[Data extracted from a collection]
——————
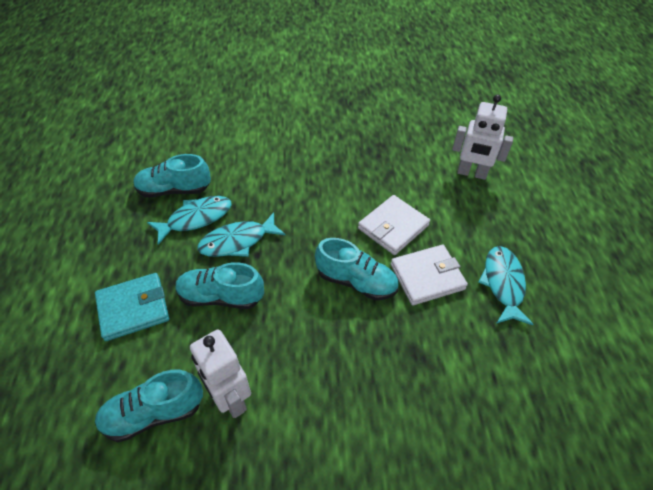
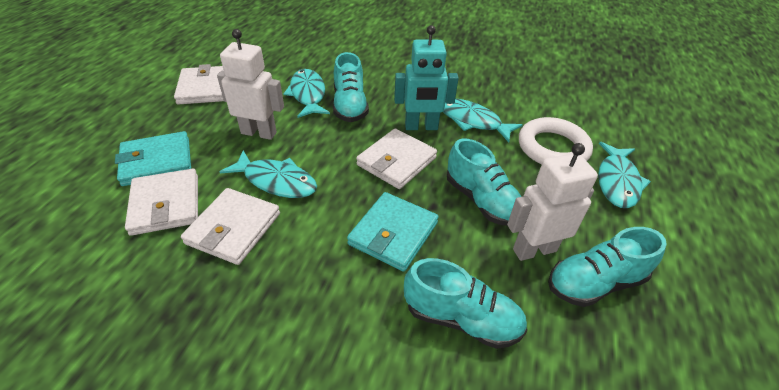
turquoise fish: 3 -> 4
turquoise robot: 0 -> 1
turquoise wallet: 1 -> 2
white ring: 0 -> 1
white wallet: 2 -> 4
——————
**Task statement:** Looking at the entries above, copy out every line in which "wallet" occurs.

**Problem solution:**
turquoise wallet: 1 -> 2
white wallet: 2 -> 4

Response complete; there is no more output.